> _Exercise aim_
Look below for the line containing "C10: none -> 3.3uF (plus GND, minus +12V)"; from there, print each line exactly up to and including the line containing "SW1: button (+12V, n3) -> switch (+12V, n3)", and stop.

> _Data_
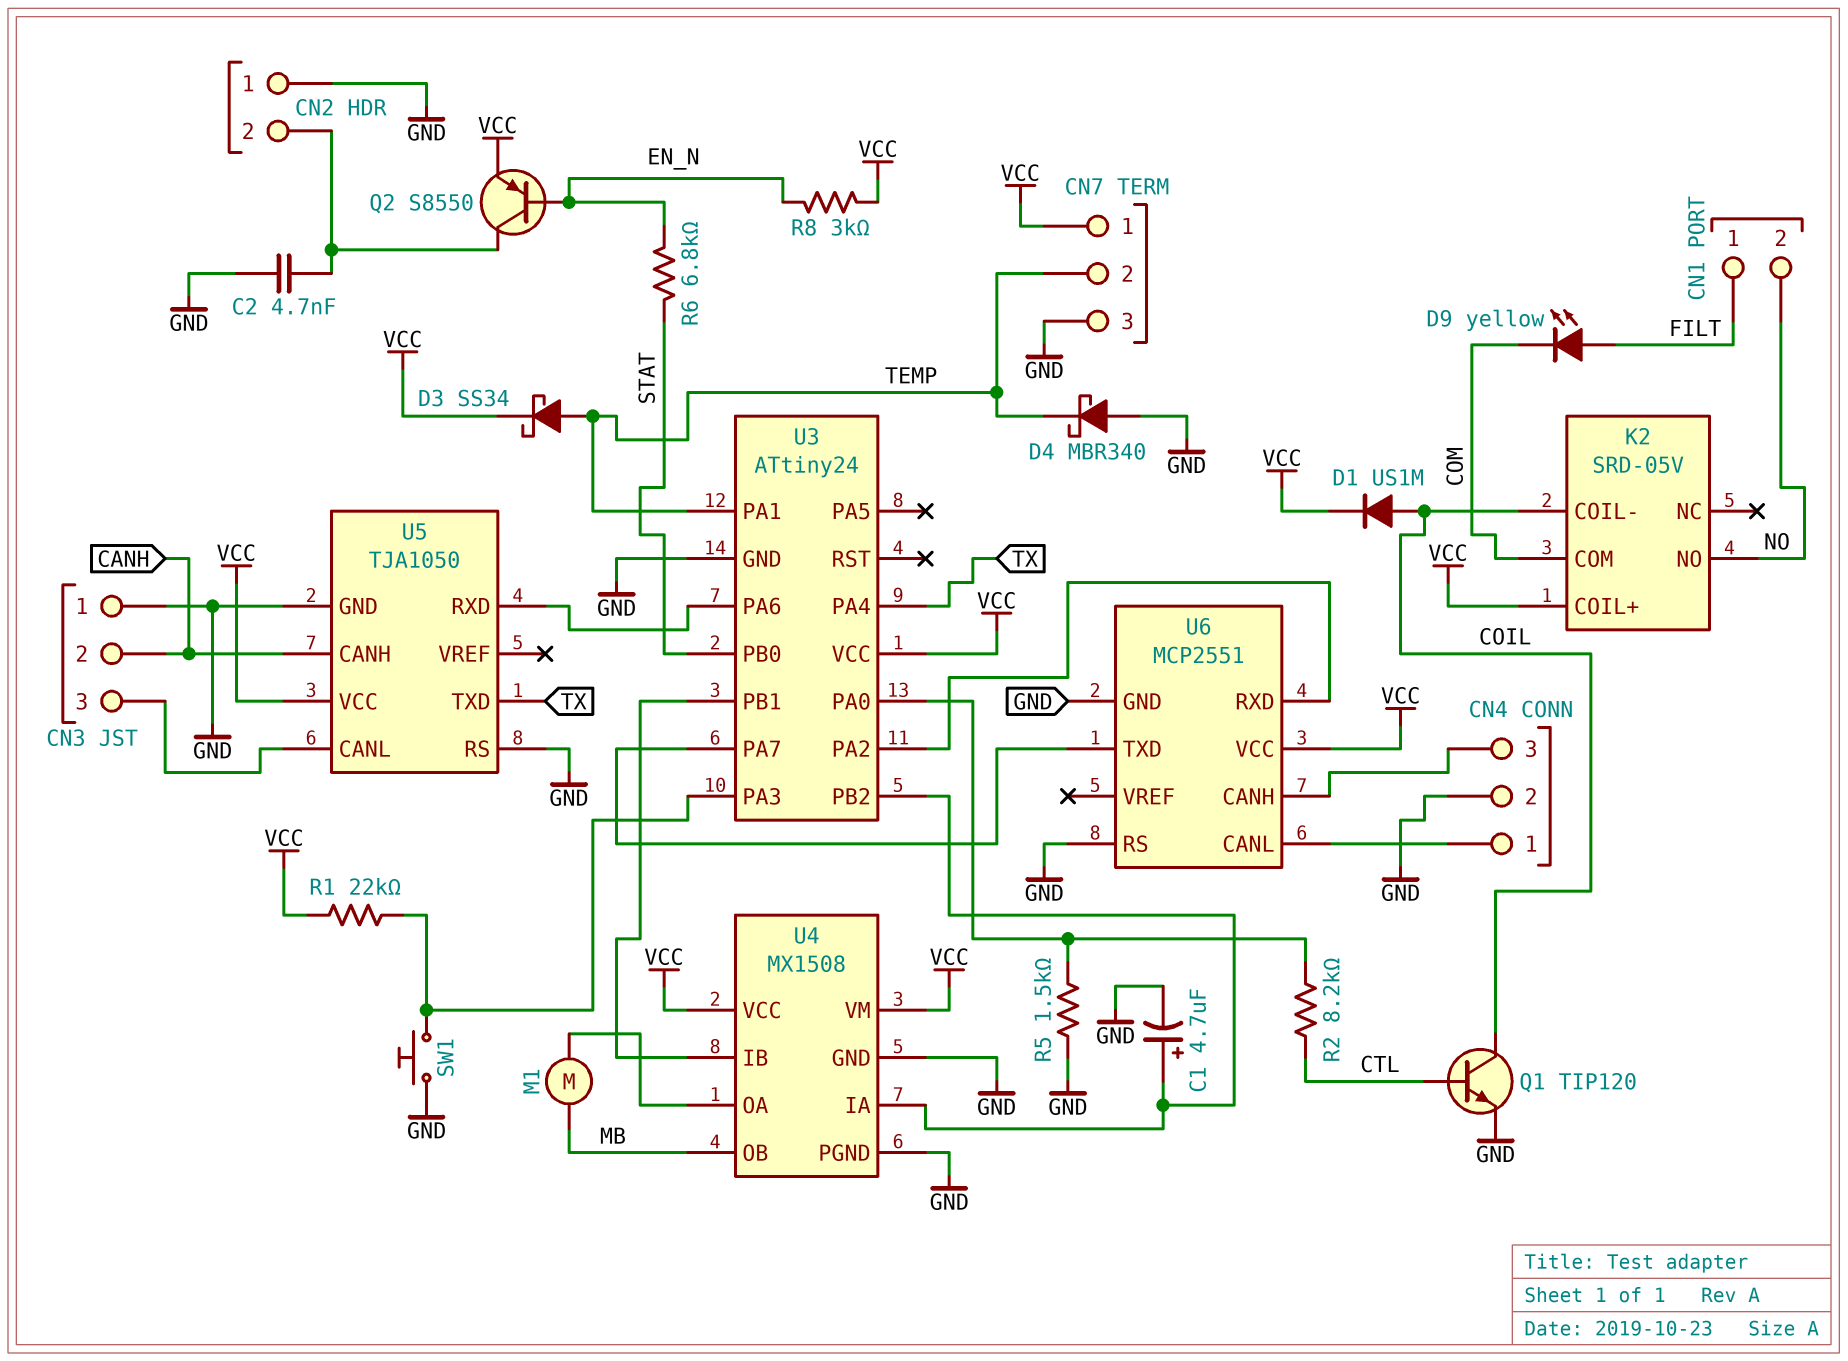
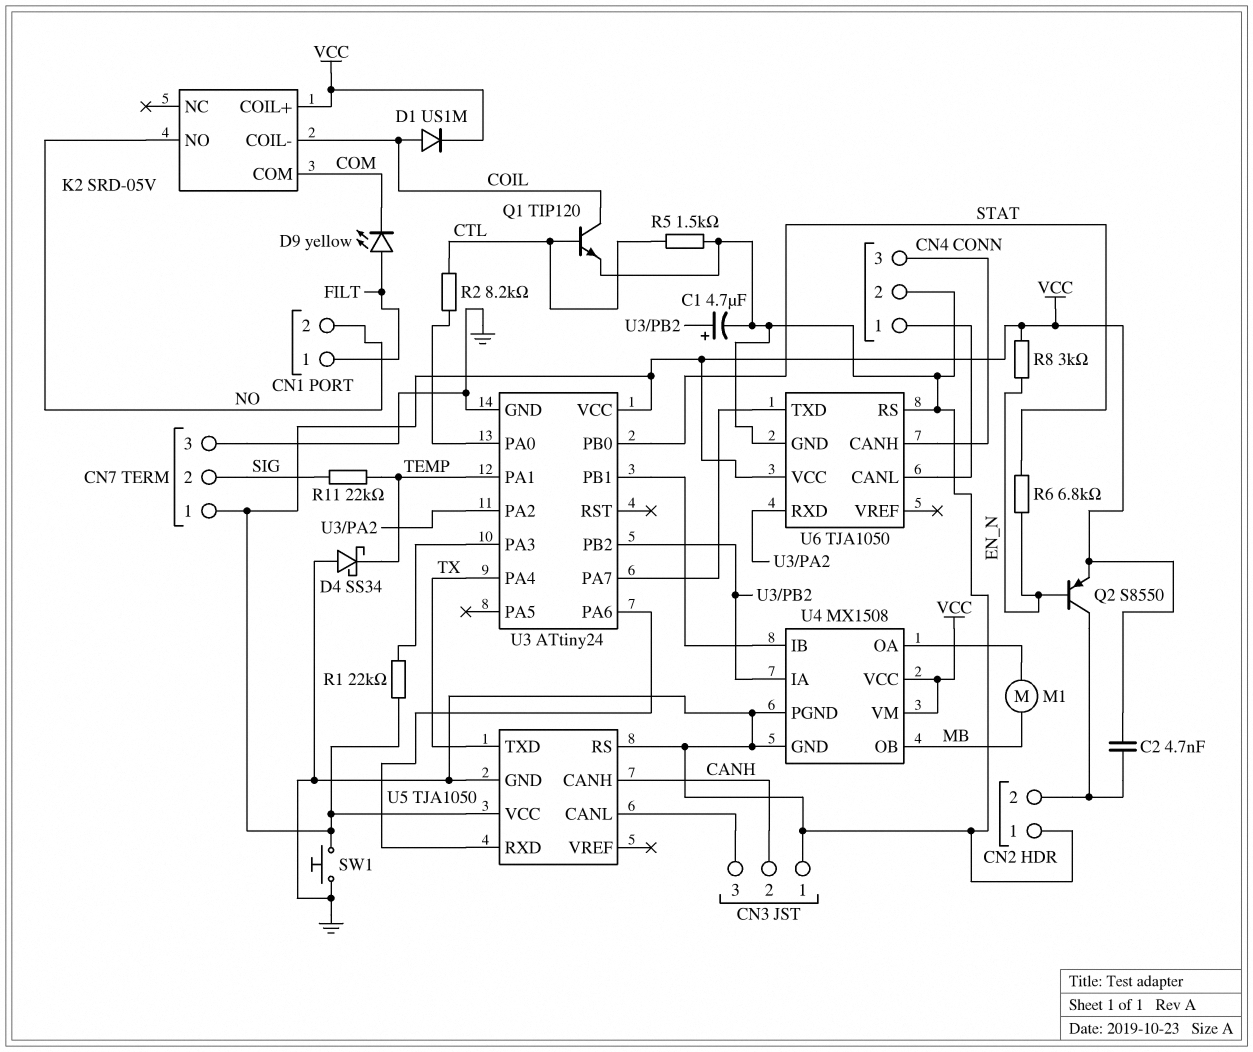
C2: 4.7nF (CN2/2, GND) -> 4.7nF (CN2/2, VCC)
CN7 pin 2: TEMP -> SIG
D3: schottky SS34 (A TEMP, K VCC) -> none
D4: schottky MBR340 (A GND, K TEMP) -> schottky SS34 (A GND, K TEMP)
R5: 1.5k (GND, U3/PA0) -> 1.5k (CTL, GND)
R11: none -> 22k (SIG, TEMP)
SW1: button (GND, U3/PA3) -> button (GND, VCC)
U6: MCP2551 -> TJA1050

...

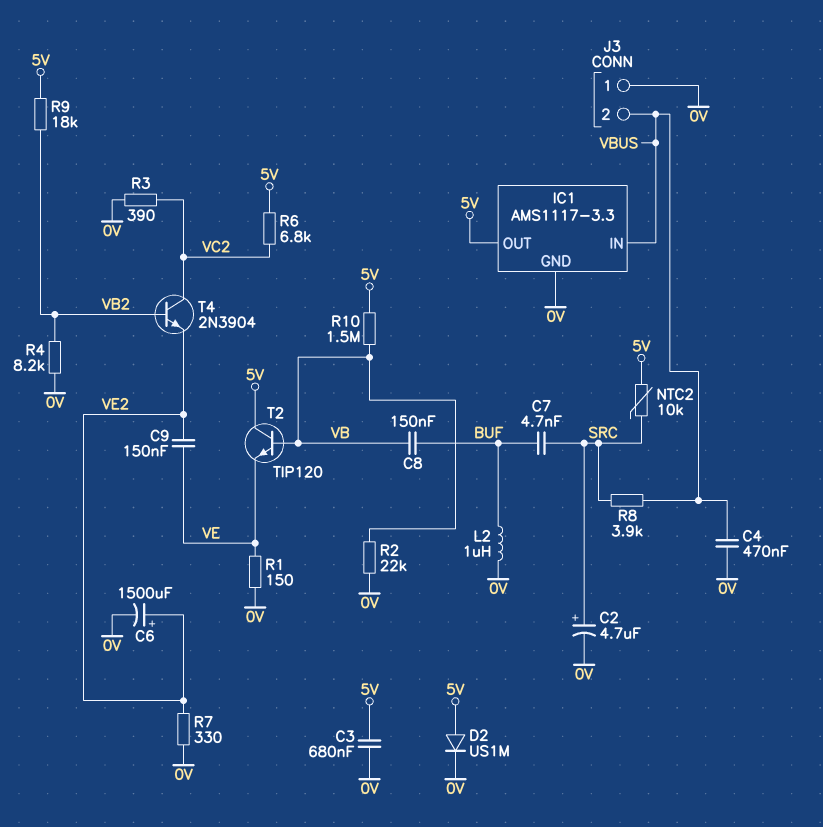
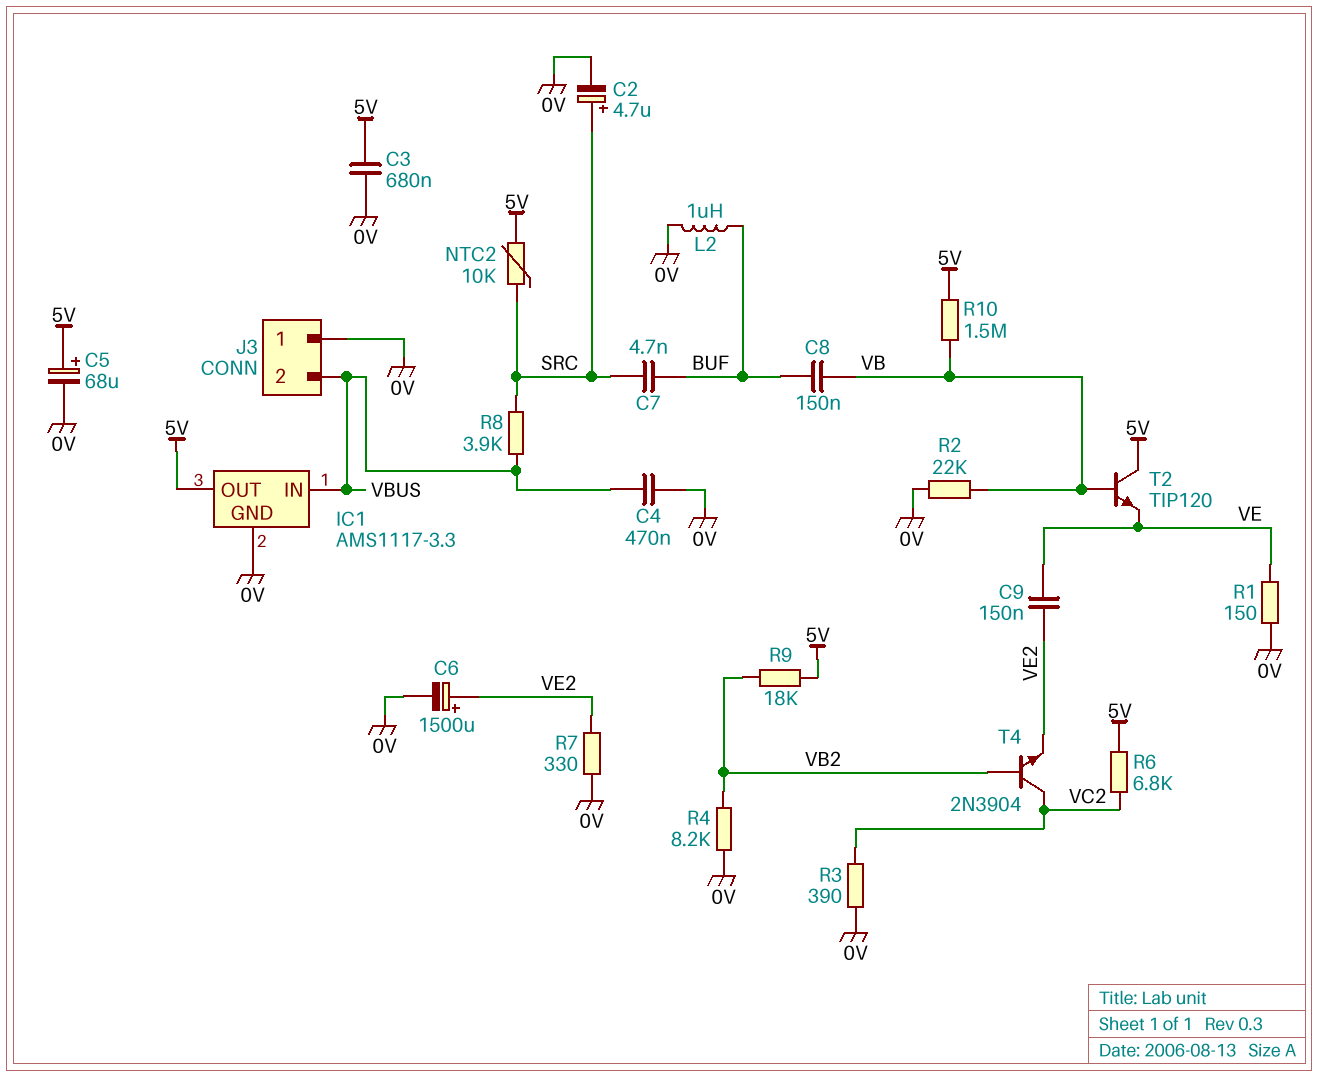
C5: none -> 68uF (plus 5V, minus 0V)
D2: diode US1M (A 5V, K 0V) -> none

==

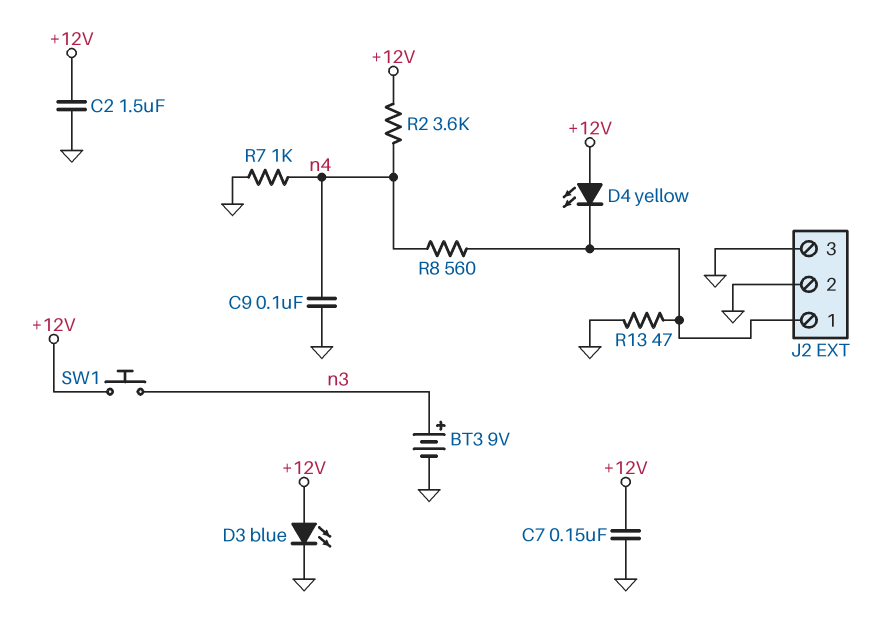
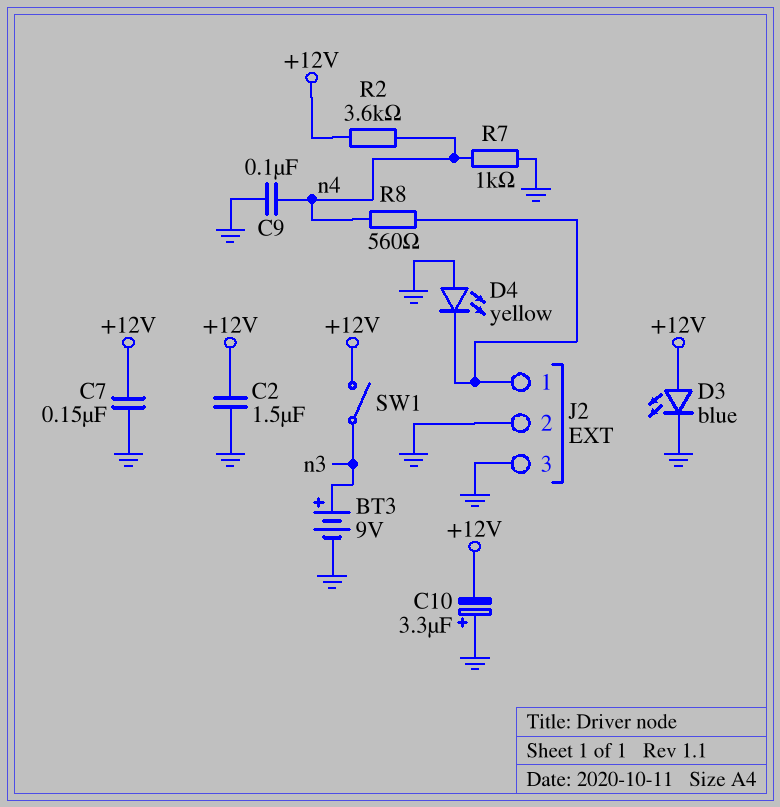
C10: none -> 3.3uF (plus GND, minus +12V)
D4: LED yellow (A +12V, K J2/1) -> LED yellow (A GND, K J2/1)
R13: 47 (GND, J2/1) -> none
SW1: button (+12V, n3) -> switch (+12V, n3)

> _Expected answer_
C10: none -> 3.3uF (plus GND, minus +12V)
D4: LED yellow (A +12V, K J2/1) -> LED yellow (A GND, K J2/1)
R13: 47 (GND, J2/1) -> none
SW1: button (+12V, n3) -> switch (+12V, n3)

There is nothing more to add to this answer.